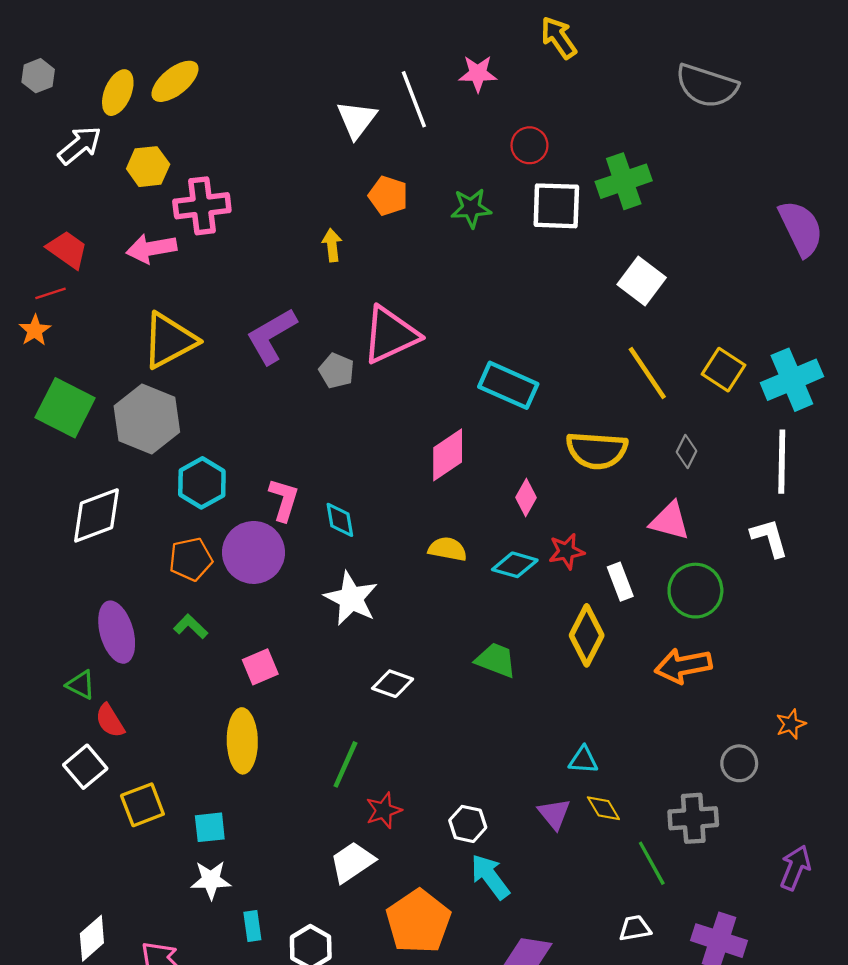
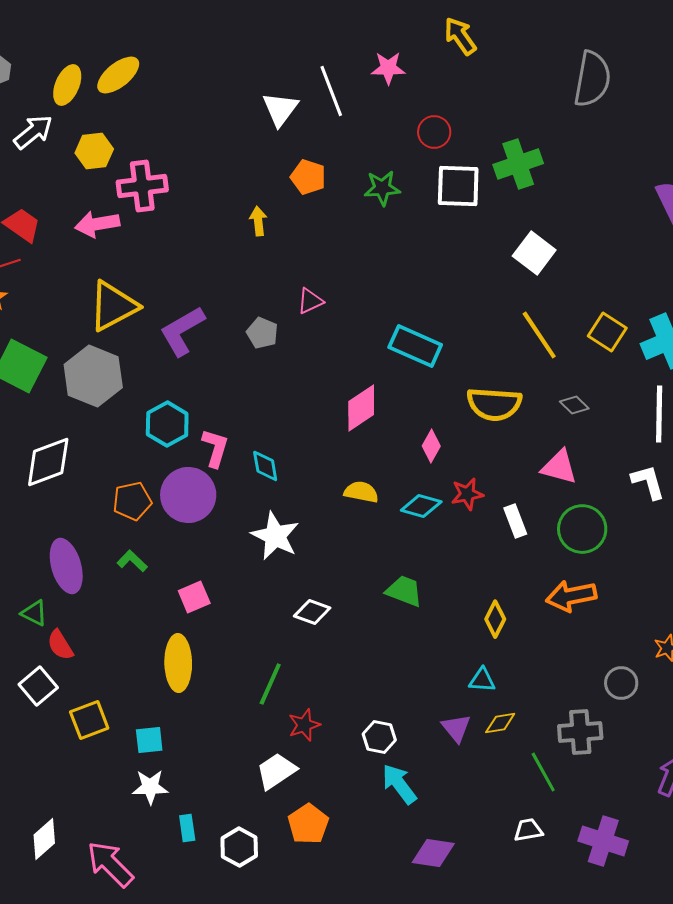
gray semicircle: (707, 86) -> (592, 79), turned -98
pink triangle: (390, 335) -> (310, 301), size x0.5
purple L-shape: (271, 336) -> (182, 331), moved
gray diamond: (686, 451) -> (574, 405), turned -72
cyan hexagon: (202, 483) -> (167, 424), moved
yellow diamond: (587, 635) -> (495, 619), moved, size x0.7
yellow diamond: (603, 808) -> (500, 723), turned -68
orange pentagon: (418, 921) -> (308, 824), moved, size x0.7

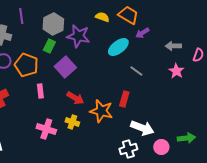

──────────

## How to complete this task
What you return should be the exact lines from the one containing "gray diamond: (686, 451)" through the end of the listing above, both included, minus any pictures.

## Result for this exercise
gray diamond: (686, 451) -> (574, 405), turned -72
cyan hexagon: (202, 483) -> (167, 424), moved
yellow diamond: (587, 635) -> (495, 619), moved, size x0.7
yellow diamond: (603, 808) -> (500, 723), turned -68
orange pentagon: (418, 921) -> (308, 824), moved, size x0.7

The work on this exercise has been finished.